Aim of the task
Below are records to give again exactly; omit each image they contain.

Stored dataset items
↓↓↓
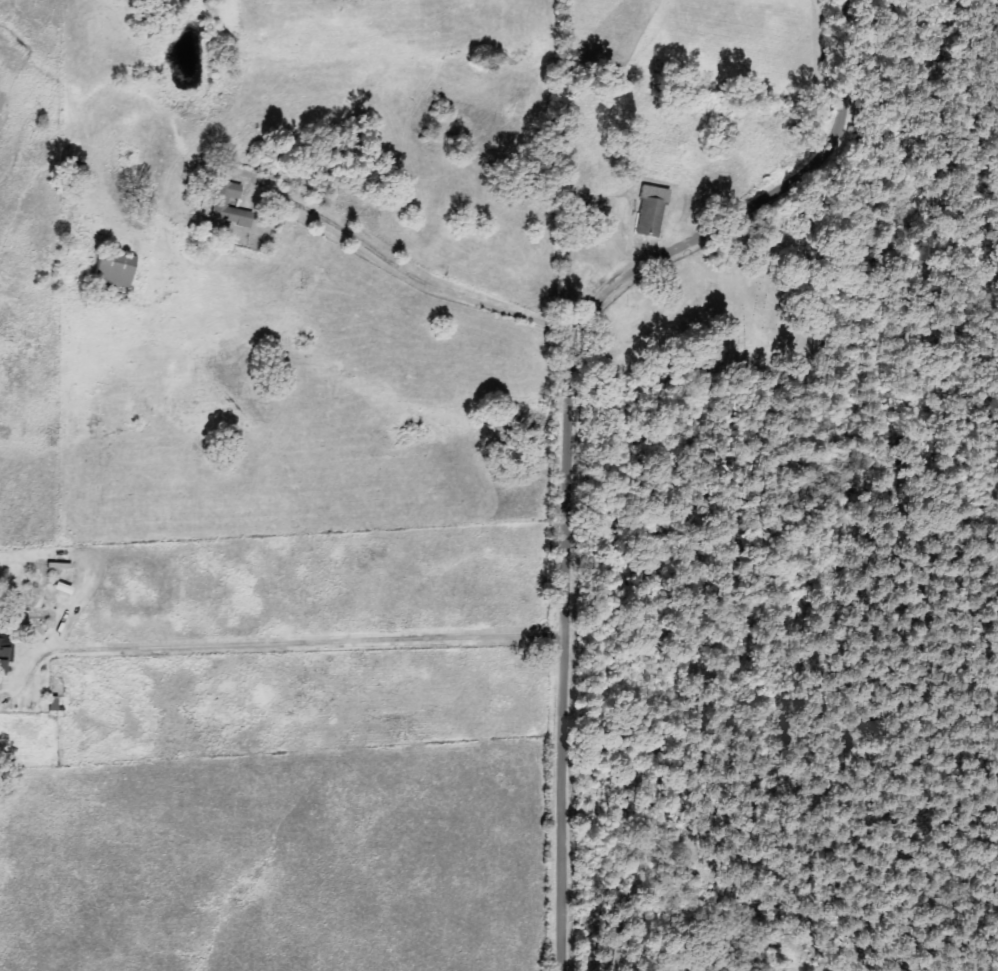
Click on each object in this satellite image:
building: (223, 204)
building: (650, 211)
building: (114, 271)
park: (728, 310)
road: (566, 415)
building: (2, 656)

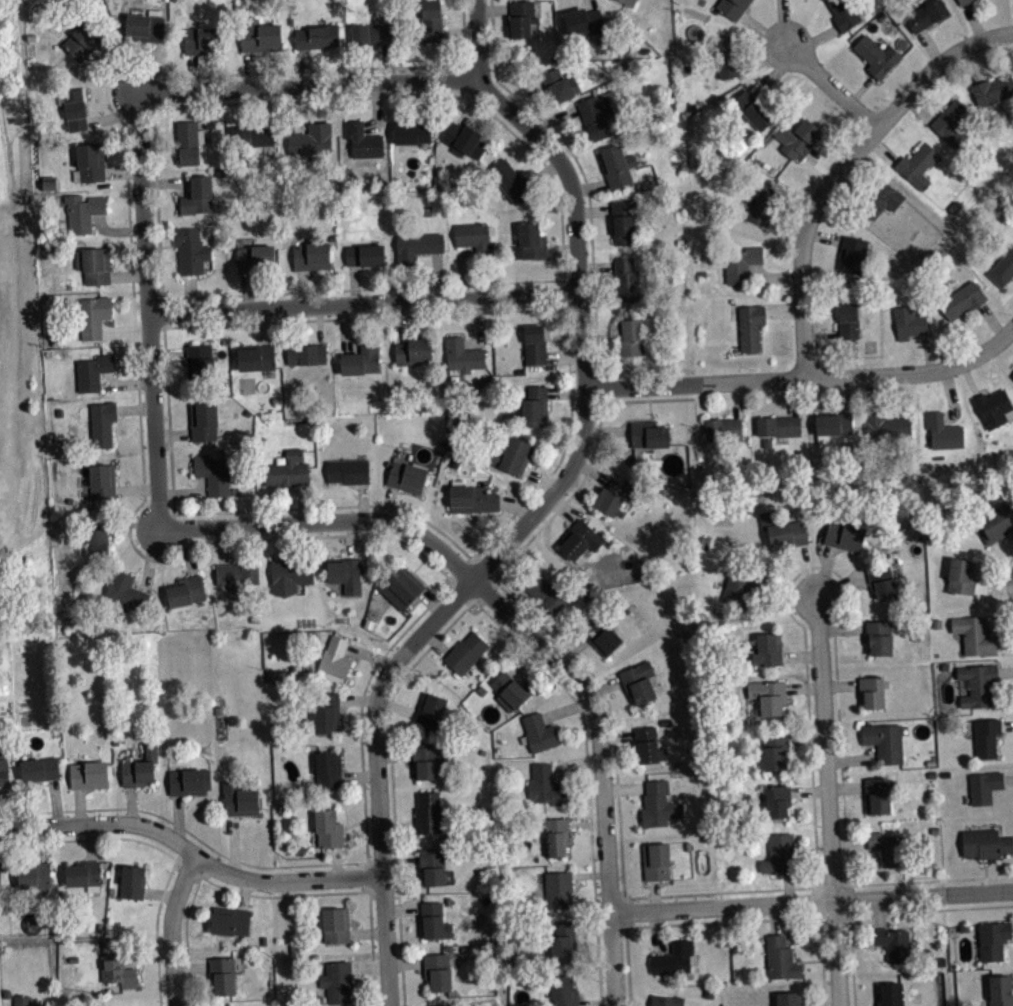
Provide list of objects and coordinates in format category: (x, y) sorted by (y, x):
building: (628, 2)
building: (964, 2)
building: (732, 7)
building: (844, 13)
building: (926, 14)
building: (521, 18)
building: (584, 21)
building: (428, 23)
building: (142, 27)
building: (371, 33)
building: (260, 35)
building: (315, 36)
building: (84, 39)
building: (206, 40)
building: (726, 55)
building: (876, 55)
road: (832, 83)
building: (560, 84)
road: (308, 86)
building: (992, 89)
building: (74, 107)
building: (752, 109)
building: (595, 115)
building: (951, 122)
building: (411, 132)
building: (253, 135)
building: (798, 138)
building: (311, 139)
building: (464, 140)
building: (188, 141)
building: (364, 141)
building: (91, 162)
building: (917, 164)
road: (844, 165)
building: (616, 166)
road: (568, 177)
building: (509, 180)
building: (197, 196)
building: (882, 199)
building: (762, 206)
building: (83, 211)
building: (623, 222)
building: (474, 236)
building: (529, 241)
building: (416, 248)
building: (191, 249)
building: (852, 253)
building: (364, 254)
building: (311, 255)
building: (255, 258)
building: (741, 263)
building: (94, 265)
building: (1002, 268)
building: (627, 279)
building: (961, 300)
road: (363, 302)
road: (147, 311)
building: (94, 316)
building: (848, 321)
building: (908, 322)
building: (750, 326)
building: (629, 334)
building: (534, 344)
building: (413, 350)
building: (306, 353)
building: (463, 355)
↑↑↑
Worked solution
Click on each object in this satellite image:
building: (223, 204)
building: (650, 211)
building: (114, 271)
park: (728, 310)
road: (566, 415)
building: (2, 656)

Provide list of objects and coordinates in format category: (x, y) sorted by (y, x):
building: (628, 2)
building: (964, 2)
building: (732, 7)
building: (844, 13)
building: (926, 14)
building: (521, 18)
building: (584, 21)
building: (428, 23)
building: (142, 27)
building: (371, 33)
building: (260, 35)
building: (315, 36)
building: (84, 39)
building: (206, 40)
building: (726, 55)
building: (876, 55)
road: (832, 83)
building: (560, 84)
road: (308, 86)
building: (992, 89)
building: (74, 107)
building: (752, 109)
building: (595, 115)
building: (951, 122)
building: (411, 132)
building: (253, 135)
building: (798, 138)
building: (311, 139)
building: (464, 140)
building: (188, 141)
building: (364, 141)
building: (91, 162)
building: (917, 164)
road: (844, 165)
building: (616, 166)
road: (568, 177)
building: (509, 180)
building: (197, 196)
building: (882, 199)
building: (762, 206)
building: (83, 211)
building: (623, 222)
building: (474, 236)
building: (529, 241)
building: (416, 248)
building: (191, 249)
building: (852, 253)
building: (364, 254)
building: (311, 255)
building: (255, 258)
building: (741, 263)
building: (94, 265)
building: (1002, 268)
building: (627, 279)
building: (961, 300)
road: (363, 302)
road: (147, 311)
building: (94, 316)
building: (848, 321)
building: (908, 322)
building: (750, 326)
building: (629, 334)
building: (534, 344)
building: (413, 350)
building: (306, 353)
building: (463, 355)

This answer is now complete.